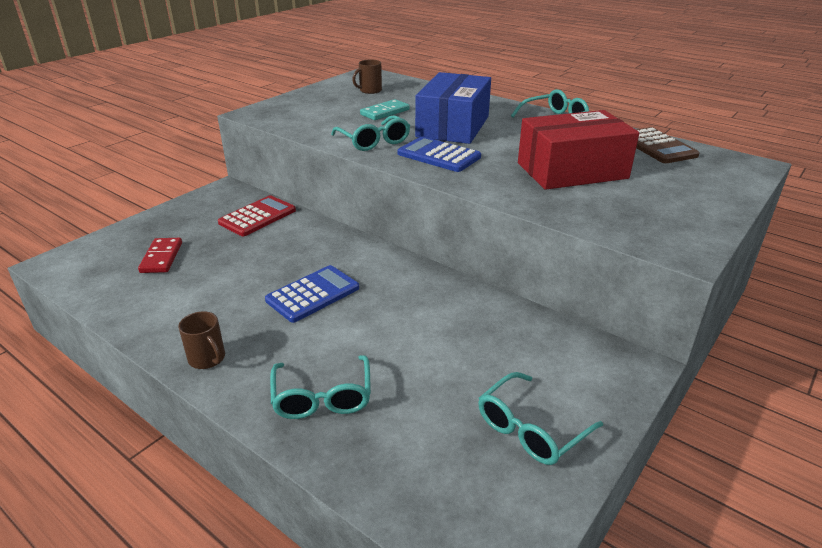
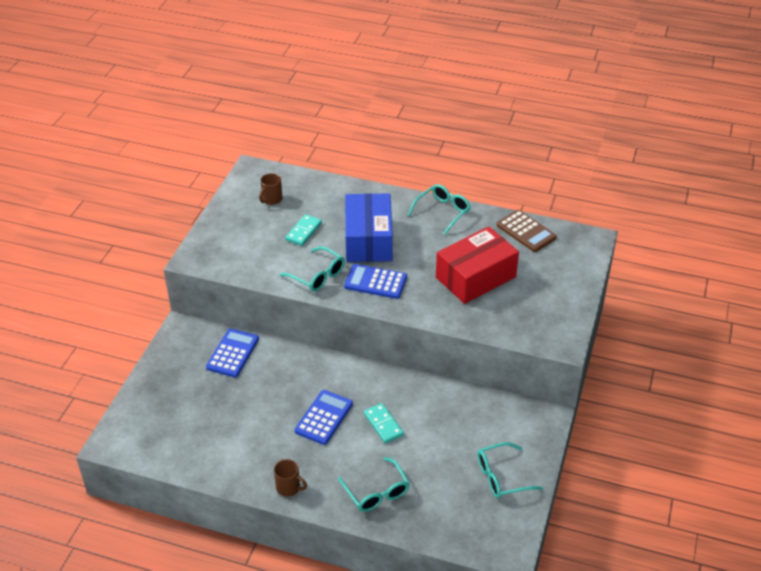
camera: 20 degrees left, 10 degrees up
(161, 257) = (189, 415): red domino -> none
(257, 217) = (233, 353): red calculator -> blue calculator
(384, 319) = (383, 424): none -> turquoise domino
(531, 429) = (501, 477): turquoise glasses -> turquoise glasses turned 45 degrees clockwise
________________________________________
Take every line in the preceding listing that contains "degrees" and copy it.

camera: 20 degrees left, 10 degrees up
(531, 429) = (501, 477): turquoise glasses -> turquoise glasses turned 45 degrees clockwise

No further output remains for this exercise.